What needs to be done
Go through the entries below and count the lines where the word "VLOAD" appears; give only the count.
[[ Records shown open ]]
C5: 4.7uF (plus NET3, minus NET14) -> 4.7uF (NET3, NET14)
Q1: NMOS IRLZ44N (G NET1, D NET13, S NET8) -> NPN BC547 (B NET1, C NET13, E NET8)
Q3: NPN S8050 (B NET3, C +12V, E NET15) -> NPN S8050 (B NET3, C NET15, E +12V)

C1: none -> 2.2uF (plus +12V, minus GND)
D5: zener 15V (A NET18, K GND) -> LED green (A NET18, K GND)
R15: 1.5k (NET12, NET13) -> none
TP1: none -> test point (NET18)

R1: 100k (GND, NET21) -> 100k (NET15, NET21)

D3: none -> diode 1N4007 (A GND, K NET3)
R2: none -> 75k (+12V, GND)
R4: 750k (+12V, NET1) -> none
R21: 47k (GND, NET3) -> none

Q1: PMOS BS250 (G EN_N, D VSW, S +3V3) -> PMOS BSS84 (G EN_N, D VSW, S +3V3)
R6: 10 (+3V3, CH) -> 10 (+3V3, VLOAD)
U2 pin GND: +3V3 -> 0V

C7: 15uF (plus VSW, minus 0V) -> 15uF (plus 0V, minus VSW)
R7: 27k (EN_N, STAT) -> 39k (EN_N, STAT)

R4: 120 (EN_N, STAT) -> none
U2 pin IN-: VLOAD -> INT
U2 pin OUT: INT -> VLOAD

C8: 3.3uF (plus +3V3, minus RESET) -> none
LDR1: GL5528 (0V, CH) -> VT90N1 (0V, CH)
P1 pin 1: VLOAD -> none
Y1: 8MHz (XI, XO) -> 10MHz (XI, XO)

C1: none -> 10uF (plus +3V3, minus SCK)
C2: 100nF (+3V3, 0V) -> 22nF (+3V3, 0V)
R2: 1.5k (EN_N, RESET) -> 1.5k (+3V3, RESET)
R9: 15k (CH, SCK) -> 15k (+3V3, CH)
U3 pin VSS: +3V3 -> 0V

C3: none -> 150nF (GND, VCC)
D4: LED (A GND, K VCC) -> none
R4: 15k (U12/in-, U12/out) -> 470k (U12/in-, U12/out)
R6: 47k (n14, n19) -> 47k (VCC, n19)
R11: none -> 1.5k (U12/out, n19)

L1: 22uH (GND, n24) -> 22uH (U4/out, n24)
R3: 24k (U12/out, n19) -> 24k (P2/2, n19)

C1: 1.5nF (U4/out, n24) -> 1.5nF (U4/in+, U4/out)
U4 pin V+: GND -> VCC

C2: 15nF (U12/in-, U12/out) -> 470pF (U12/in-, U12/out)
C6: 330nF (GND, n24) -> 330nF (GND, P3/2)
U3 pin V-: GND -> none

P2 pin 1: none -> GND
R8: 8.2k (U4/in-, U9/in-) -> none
[[ Records shown closed ]]
Exercise result
4